▸ **Task to complete**
Once the pictures are removed, restate the listing word for word.

▸ **Information provided**

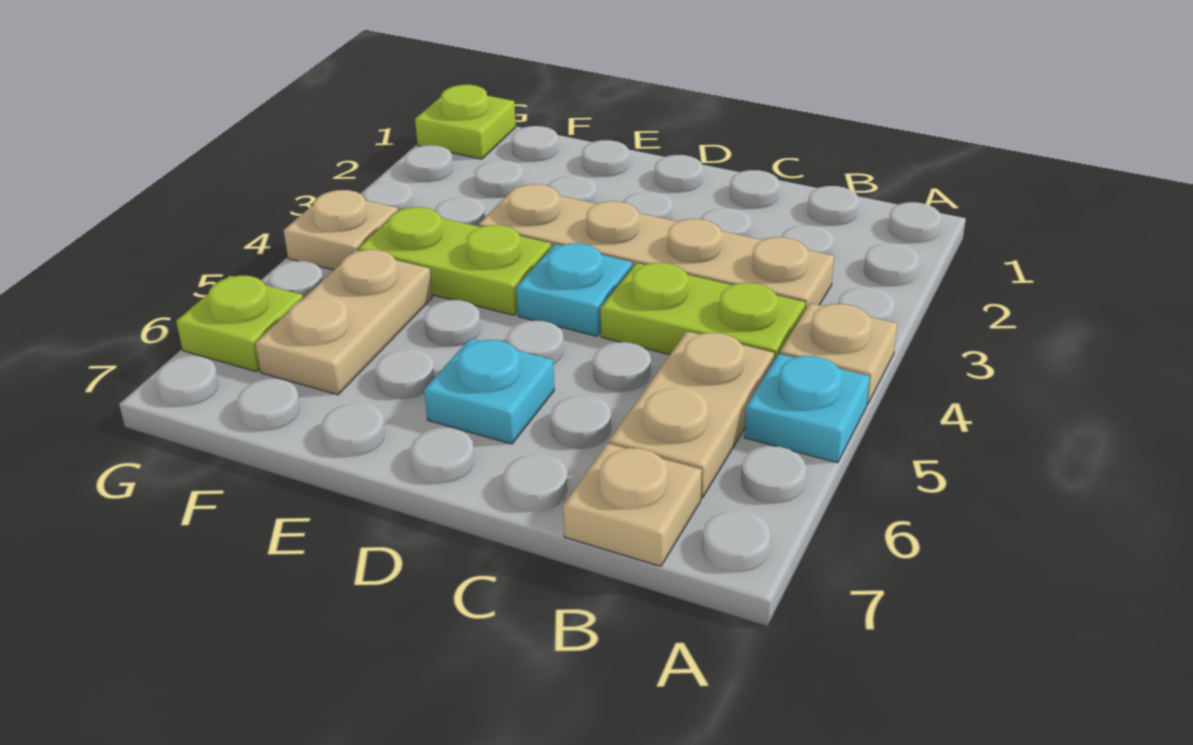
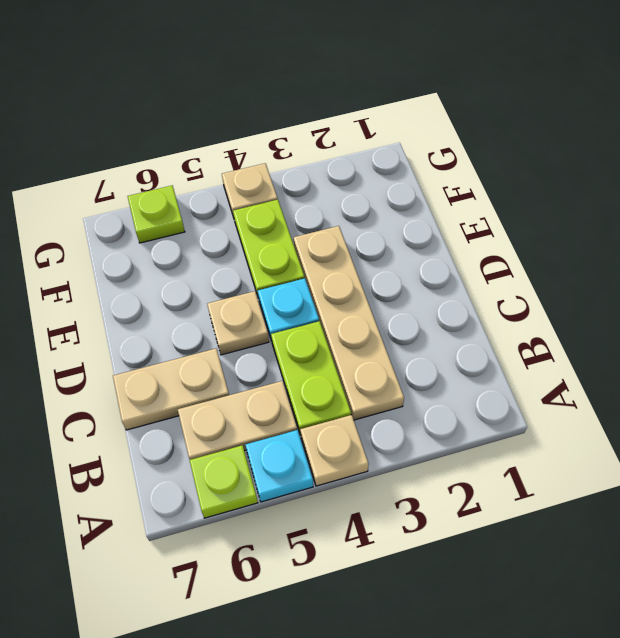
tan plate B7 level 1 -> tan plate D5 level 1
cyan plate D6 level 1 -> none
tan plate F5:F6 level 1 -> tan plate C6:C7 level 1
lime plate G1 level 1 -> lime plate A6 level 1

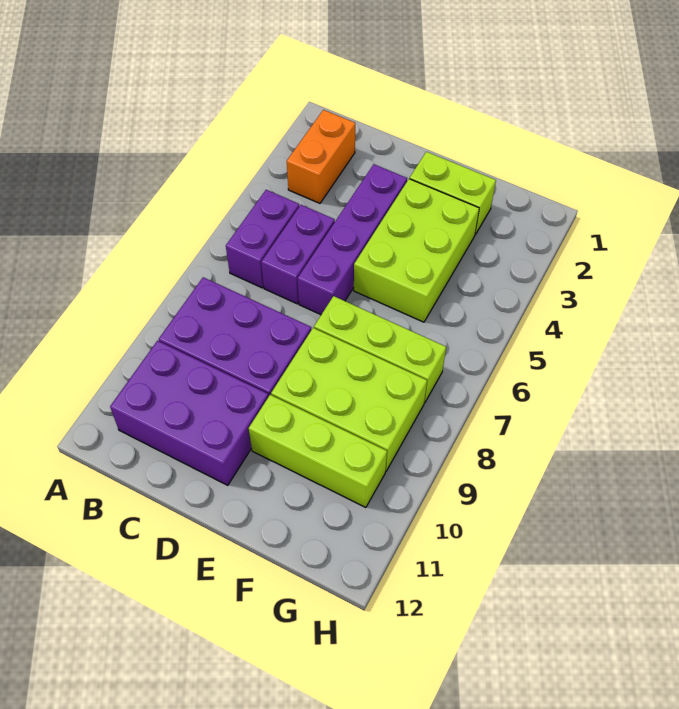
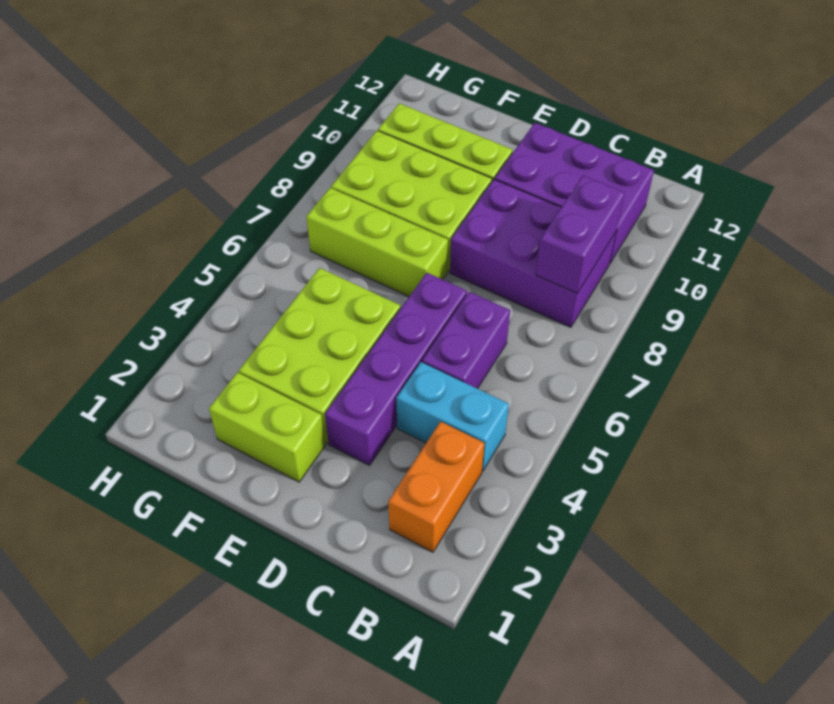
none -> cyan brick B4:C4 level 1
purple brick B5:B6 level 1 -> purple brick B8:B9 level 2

▸ **Solution to this exercise**
tan plate B7 level 1 -> tan plate D5 level 1
cyan plate D6 level 1 -> none
tan plate F5:F6 level 1 -> tan plate C6:C7 level 1
lime plate G1 level 1 -> lime plate A6 level 1

none -> cyan brick B4:C4 level 1
purple brick B5:B6 level 1 -> purple brick B8:B9 level 2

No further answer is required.